-- INFORMATION GIVEN --
= = = = =

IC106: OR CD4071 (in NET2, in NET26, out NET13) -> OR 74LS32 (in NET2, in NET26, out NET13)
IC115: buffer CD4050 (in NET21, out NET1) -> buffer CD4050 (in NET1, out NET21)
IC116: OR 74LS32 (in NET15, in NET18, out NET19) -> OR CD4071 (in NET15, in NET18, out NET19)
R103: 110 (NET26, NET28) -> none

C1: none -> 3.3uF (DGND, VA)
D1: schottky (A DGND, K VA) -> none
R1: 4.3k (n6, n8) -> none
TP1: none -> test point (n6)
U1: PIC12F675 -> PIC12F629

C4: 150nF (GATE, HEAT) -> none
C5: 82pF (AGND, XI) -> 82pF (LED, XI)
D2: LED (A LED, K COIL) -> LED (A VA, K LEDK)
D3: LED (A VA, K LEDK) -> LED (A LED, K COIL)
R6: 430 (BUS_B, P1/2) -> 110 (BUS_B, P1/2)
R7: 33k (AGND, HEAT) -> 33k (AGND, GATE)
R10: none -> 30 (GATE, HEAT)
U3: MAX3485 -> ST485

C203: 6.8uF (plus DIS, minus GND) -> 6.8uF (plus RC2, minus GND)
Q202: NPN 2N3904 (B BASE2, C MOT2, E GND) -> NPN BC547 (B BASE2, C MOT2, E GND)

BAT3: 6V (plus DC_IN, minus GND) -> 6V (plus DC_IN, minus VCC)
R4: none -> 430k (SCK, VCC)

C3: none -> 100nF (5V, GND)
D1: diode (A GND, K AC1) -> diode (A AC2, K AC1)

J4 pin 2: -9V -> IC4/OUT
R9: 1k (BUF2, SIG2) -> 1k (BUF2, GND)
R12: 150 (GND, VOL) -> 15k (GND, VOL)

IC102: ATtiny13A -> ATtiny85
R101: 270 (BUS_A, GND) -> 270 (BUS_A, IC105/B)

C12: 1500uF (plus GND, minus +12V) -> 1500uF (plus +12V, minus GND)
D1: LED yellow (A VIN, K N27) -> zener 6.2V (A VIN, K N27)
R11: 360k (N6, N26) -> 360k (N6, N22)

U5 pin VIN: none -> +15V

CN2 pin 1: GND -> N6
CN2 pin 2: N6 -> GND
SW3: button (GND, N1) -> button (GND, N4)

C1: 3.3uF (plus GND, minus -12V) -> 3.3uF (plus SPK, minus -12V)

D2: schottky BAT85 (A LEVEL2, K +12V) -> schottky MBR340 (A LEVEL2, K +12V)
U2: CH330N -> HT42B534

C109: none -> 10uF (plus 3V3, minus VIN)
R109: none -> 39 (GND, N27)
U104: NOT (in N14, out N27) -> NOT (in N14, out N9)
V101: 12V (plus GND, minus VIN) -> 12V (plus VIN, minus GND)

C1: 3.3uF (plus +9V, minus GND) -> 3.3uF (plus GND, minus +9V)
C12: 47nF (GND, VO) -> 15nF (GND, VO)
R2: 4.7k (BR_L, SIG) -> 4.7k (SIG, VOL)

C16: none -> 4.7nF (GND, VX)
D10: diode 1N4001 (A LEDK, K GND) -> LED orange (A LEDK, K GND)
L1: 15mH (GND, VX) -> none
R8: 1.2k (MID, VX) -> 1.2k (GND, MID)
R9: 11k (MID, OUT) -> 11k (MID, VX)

= = = = =

Using the entries above, copy exactly the lines from the one containing "C1: 3.3uF (plus GND, minus" through the last, both included.

C1: 3.3uF (plus GND, minus -12V) -> 3.3uF (plus SPK, minus -12V)

D2: schottky BAT85 (A LEVEL2, K +12V) -> schottky MBR340 (A LEVEL2, K +12V)
U2: CH330N -> HT42B534

C109: none -> 10uF (plus 3V3, minus VIN)
R109: none -> 39 (GND, N27)
U104: NOT (in N14, out N27) -> NOT (in N14, out N9)
V101: 12V (plus GND, minus VIN) -> 12V (plus VIN, minus GND)

C1: 3.3uF (plus +9V, minus GND) -> 3.3uF (plus GND, minus +9V)
C12: 47nF (GND, VO) -> 15nF (GND, VO)
R2: 4.7k (BR_L, SIG) -> 4.7k (SIG, VOL)

C16: none -> 4.7nF (GND, VX)
D10: diode 1N4001 (A LEDK, K GND) -> LED orange (A LEDK, K GND)
L1: 15mH (GND, VX) -> none
R8: 1.2k (MID, VX) -> 1.2k (GND, MID)
R9: 11k (MID, OUT) -> 11k (MID, VX)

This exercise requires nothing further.